== MATERIAL FOR THE TASK ==
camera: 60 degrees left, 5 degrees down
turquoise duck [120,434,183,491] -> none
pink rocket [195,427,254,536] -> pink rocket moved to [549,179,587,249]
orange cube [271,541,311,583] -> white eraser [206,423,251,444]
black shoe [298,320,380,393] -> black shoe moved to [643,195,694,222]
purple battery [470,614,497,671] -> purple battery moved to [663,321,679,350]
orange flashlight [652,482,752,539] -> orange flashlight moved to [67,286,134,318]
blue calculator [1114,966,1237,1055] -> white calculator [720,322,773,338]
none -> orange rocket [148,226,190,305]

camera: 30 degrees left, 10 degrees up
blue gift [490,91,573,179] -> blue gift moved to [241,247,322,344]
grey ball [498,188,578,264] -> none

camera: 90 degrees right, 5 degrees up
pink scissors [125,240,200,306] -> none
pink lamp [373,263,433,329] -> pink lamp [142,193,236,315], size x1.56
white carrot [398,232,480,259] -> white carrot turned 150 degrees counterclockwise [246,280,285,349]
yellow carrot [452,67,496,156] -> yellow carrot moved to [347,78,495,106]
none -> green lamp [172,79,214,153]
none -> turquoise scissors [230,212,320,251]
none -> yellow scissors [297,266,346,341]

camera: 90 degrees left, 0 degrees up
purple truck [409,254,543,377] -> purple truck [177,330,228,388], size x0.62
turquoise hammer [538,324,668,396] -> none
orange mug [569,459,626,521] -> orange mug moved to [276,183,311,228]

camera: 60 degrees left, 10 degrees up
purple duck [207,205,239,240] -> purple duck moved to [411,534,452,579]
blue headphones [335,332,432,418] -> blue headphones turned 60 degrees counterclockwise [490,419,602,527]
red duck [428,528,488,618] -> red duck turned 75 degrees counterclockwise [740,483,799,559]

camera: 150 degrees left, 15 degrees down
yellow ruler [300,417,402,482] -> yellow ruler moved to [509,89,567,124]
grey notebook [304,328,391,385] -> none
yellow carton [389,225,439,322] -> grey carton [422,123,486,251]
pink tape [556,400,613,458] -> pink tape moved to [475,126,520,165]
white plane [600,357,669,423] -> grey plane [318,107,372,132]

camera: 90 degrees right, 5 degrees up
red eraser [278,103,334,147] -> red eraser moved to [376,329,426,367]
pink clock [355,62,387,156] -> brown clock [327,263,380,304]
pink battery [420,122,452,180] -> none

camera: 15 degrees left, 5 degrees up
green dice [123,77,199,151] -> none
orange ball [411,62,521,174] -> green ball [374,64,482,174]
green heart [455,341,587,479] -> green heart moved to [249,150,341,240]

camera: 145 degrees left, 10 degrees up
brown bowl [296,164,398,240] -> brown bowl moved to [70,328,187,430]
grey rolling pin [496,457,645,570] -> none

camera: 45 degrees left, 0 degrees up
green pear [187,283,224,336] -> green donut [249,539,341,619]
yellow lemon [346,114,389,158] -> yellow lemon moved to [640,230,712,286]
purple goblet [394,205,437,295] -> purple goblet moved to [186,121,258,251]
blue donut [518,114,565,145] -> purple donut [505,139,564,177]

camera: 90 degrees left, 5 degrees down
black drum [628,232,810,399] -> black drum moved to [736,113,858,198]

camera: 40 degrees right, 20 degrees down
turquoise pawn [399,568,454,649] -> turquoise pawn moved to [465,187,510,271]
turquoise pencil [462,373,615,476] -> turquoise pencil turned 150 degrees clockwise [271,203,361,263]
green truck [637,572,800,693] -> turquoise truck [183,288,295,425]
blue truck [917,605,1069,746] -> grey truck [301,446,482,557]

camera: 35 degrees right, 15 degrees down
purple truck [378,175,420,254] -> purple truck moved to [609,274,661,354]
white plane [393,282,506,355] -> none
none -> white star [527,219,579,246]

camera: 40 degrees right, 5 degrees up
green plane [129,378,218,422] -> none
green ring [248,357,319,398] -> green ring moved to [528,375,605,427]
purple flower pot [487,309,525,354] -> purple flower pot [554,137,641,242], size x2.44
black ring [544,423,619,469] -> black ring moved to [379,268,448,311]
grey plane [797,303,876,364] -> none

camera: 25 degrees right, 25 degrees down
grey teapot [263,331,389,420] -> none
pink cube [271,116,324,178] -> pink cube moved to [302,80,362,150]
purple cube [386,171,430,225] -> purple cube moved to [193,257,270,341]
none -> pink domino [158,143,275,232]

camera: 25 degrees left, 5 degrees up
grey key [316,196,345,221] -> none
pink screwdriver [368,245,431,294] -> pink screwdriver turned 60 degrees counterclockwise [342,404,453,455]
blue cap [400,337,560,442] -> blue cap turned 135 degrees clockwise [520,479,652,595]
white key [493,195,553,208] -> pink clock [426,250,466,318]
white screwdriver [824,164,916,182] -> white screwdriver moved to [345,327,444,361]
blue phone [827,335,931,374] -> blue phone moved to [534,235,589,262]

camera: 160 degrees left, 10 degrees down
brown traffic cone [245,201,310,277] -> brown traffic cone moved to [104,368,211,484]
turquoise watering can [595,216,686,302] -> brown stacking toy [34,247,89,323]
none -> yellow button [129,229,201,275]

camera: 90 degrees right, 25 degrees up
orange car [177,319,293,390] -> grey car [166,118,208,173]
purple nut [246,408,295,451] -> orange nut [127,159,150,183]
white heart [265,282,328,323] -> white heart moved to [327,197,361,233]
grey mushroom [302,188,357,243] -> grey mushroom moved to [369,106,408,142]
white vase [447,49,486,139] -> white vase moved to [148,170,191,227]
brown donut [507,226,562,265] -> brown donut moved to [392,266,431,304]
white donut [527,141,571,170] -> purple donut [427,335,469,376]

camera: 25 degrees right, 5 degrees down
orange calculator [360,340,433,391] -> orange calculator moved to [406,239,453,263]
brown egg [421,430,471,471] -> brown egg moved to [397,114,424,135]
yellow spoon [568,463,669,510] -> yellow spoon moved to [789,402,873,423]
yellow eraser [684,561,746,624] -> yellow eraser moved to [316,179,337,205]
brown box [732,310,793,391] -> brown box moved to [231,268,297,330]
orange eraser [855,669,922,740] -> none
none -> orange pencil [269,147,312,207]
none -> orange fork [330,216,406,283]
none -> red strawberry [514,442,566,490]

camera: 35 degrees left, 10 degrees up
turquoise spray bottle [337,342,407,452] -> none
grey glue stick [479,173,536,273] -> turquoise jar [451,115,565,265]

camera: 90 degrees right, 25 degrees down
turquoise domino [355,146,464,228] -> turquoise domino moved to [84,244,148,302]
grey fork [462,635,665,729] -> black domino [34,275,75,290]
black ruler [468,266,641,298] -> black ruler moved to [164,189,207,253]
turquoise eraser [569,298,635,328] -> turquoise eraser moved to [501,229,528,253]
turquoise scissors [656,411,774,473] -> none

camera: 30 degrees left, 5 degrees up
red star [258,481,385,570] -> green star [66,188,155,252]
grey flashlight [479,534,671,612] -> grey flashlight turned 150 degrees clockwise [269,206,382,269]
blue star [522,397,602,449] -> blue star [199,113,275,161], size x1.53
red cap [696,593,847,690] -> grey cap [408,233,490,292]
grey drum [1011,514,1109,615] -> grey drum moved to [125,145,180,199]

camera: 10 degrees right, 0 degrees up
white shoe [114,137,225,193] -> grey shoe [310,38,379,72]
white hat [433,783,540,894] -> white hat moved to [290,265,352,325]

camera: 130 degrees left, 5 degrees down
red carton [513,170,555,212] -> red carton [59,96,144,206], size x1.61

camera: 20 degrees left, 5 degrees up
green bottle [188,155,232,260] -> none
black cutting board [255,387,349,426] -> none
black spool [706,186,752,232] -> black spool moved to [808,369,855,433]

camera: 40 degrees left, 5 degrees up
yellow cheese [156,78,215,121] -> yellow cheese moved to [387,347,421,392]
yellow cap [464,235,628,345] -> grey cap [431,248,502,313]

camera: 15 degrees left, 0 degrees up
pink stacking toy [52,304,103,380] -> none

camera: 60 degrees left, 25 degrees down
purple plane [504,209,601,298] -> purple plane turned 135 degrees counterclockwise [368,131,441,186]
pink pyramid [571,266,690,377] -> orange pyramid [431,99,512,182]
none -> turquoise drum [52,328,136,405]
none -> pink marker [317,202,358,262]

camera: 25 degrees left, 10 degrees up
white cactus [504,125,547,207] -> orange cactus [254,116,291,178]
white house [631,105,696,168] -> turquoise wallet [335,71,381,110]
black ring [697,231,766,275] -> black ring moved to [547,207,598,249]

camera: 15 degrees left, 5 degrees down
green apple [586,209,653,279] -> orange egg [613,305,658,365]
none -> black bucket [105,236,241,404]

== WHAT IS NEEDED ==
Using the data above, repeat exactly the lines that begin at the line with "camera: 40 degrees right, 20 degrees down" and end at the line with "grey teapot [263,331,389,420] -> none", both ends included.

== EXERCISE ANSWER ==
camera: 40 degrees right, 20 degrees down
turquoise pawn [399,568,454,649] -> turquoise pawn moved to [465,187,510,271]
turquoise pencil [462,373,615,476] -> turquoise pencil turned 150 degrees clockwise [271,203,361,263]
green truck [637,572,800,693] -> turquoise truck [183,288,295,425]
blue truck [917,605,1069,746] -> grey truck [301,446,482,557]

camera: 35 degrees right, 15 degrees down
purple truck [378,175,420,254] -> purple truck moved to [609,274,661,354]
white plane [393,282,506,355] -> none
none -> white star [527,219,579,246]

camera: 40 degrees right, 5 degrees up
green plane [129,378,218,422] -> none
green ring [248,357,319,398] -> green ring moved to [528,375,605,427]
purple flower pot [487,309,525,354] -> purple flower pot [554,137,641,242], size x2.44
black ring [544,423,619,469] -> black ring moved to [379,268,448,311]
grey plane [797,303,876,364] -> none

camera: 25 degrees right, 25 degrees down
grey teapot [263,331,389,420] -> none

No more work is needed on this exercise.